### PROVIDED DATA

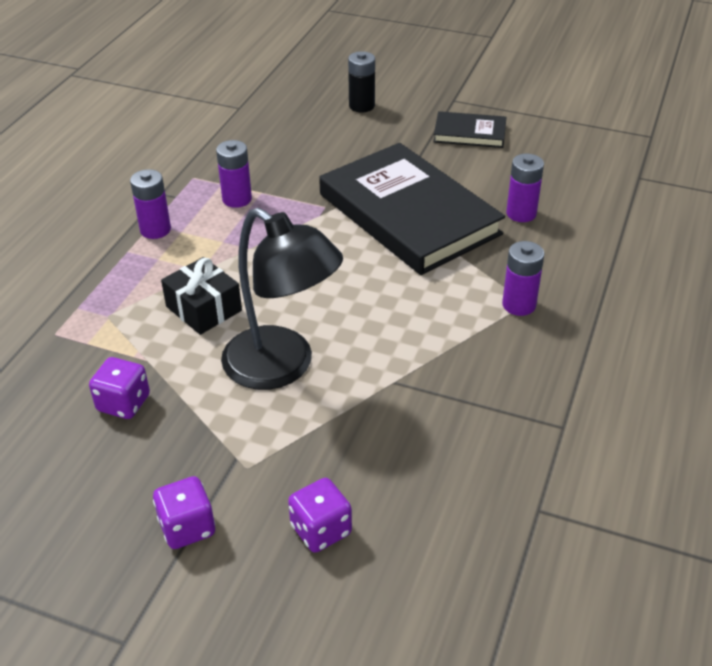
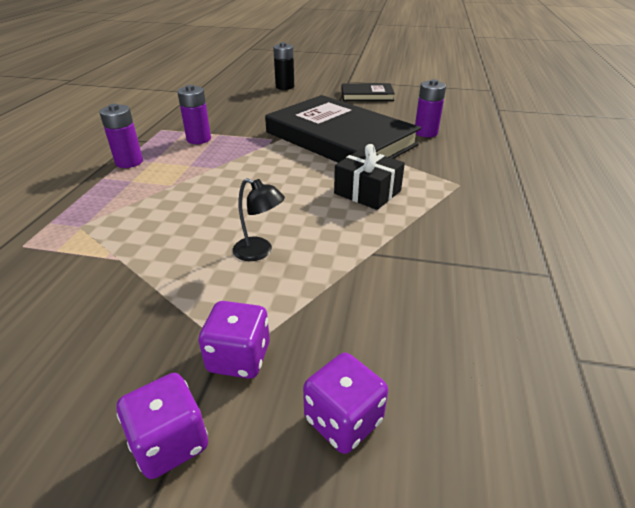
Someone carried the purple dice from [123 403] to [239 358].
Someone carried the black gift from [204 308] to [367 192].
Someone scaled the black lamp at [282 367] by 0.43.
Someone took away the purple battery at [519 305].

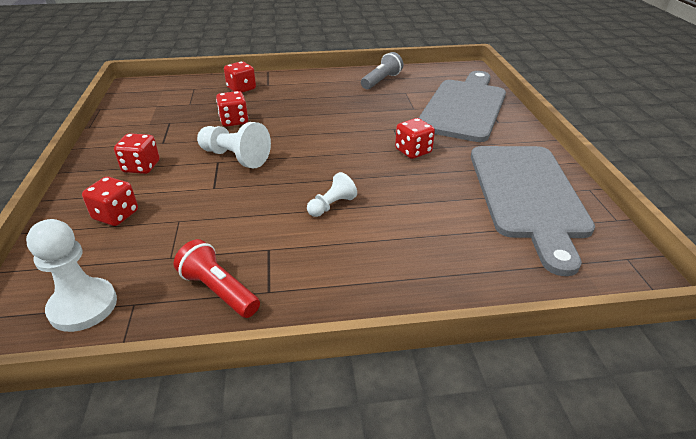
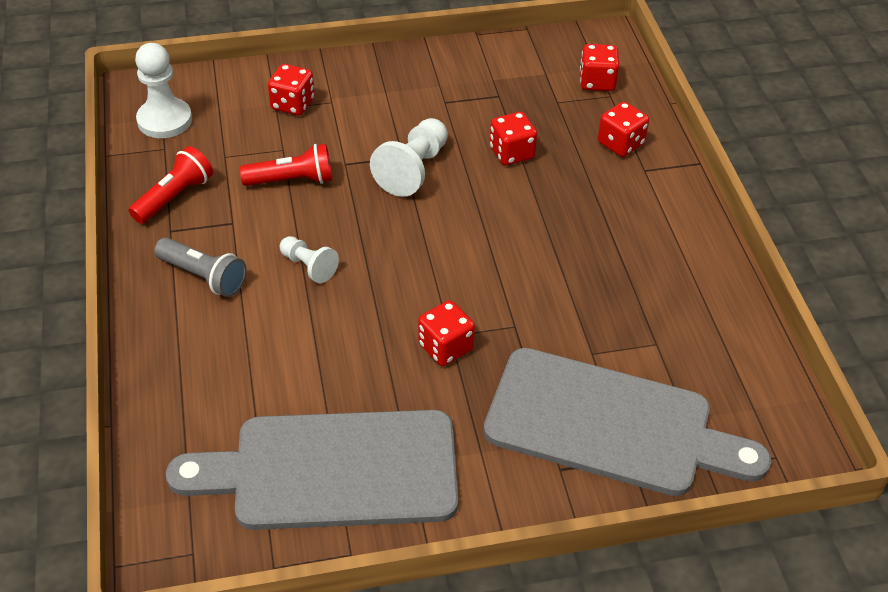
Someone carried the red dice from [141 167] to [597 82].
Someone carried the grey flashlight from [381 81] to [203 277].
Someone put down the red flashlight at [292 180].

######

**WHAT IS REQUIRED**
Beginning with the line that contains "Someone carried the red" and ending with the last line of the data above, return those lines exactly and nothing else.

**SOLVED EXERCISE**
Someone carried the red dice from [141 167] to [597 82].
Someone carried the grey flashlight from [381 81] to [203 277].
Someone put down the red flashlight at [292 180].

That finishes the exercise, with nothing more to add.